Find each line in the items that contains the word "rotated", and copy those lines out.

■ Supplied information
## Start

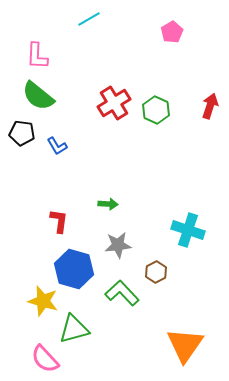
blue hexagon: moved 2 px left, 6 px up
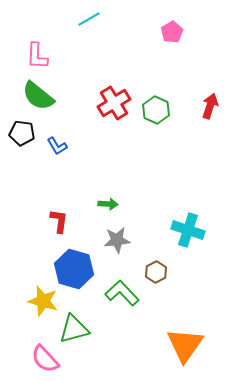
gray star: moved 1 px left, 5 px up
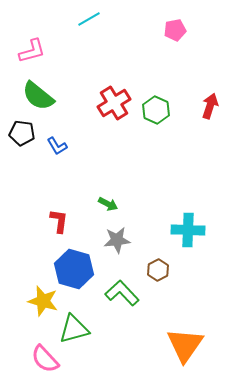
pink pentagon: moved 3 px right, 2 px up; rotated 20 degrees clockwise
pink L-shape: moved 5 px left, 5 px up; rotated 108 degrees counterclockwise
green arrow: rotated 24 degrees clockwise
cyan cross: rotated 16 degrees counterclockwise
brown hexagon: moved 2 px right, 2 px up
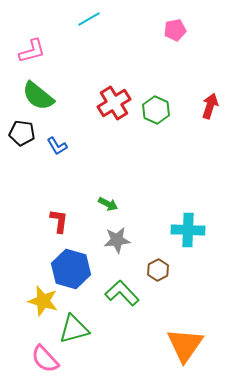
blue hexagon: moved 3 px left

## End

■ Answer for the task
pink pentagon: moved 3 px right, 2 px up; rotated 20 degrees clockwise
pink L-shape: moved 5 px left, 5 px up; rotated 108 degrees counterclockwise
green arrow: rotated 24 degrees clockwise
cyan cross: rotated 16 degrees counterclockwise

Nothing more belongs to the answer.